(Records from a data collection)
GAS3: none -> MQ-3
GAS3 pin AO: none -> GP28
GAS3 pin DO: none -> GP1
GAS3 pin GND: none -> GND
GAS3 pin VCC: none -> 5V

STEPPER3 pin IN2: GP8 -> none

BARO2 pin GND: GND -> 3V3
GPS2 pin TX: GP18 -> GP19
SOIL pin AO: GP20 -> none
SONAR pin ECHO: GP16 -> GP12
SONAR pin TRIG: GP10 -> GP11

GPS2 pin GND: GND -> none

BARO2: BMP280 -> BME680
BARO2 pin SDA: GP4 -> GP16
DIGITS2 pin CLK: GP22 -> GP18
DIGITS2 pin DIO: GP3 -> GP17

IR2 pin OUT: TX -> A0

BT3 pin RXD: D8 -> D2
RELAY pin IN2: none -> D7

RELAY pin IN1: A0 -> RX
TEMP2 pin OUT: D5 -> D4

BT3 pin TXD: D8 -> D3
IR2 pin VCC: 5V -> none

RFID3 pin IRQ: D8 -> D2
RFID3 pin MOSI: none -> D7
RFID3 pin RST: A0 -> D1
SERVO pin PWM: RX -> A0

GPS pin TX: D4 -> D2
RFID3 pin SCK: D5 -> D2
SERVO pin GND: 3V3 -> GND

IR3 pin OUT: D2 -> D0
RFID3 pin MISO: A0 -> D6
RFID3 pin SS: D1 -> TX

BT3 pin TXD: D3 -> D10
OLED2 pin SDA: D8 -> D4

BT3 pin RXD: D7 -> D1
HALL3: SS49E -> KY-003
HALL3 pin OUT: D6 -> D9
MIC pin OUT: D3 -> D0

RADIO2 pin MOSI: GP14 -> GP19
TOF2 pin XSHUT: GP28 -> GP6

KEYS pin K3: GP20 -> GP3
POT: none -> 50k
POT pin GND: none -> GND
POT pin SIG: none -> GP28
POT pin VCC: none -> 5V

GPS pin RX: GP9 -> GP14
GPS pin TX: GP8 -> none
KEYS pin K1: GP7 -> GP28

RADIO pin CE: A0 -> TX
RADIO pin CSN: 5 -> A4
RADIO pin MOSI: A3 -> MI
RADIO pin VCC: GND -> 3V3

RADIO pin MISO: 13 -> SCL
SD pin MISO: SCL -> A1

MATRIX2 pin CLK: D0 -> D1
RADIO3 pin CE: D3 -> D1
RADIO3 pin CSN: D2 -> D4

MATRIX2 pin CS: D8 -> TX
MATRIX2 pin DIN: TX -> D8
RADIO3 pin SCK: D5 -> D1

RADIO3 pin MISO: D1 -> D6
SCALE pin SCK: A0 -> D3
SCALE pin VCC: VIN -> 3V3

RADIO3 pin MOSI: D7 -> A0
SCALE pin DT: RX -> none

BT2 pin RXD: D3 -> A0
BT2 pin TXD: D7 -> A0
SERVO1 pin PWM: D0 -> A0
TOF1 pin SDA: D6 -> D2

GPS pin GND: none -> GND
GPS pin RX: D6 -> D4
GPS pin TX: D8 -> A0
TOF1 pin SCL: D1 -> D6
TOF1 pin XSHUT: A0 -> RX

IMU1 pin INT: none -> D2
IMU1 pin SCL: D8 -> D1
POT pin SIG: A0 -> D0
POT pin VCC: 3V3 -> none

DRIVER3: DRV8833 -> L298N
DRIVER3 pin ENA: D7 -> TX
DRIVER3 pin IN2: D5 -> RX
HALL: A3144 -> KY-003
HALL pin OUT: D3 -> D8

■ **Aim of the exercise**
Nothing but the lines from the one containing "GPS pin RX: D6 -> D4" to the end of the records above should appear, each copied exactly.

■ **Answer to this problem**
GPS pin RX: D6 -> D4
GPS pin TX: D8 -> A0
TOF1 pin SCL: D1 -> D6
TOF1 pin XSHUT: A0 -> RX

IMU1 pin INT: none -> D2
IMU1 pin SCL: D8 -> D1
POT pin SIG: A0 -> D0
POT pin VCC: 3V3 -> none

DRIVER3: DRV8833 -> L298N
DRIVER3 pin ENA: D7 -> TX
DRIVER3 pin IN2: D5 -> RX
HALL: A3144 -> KY-003
HALL pin OUT: D3 -> D8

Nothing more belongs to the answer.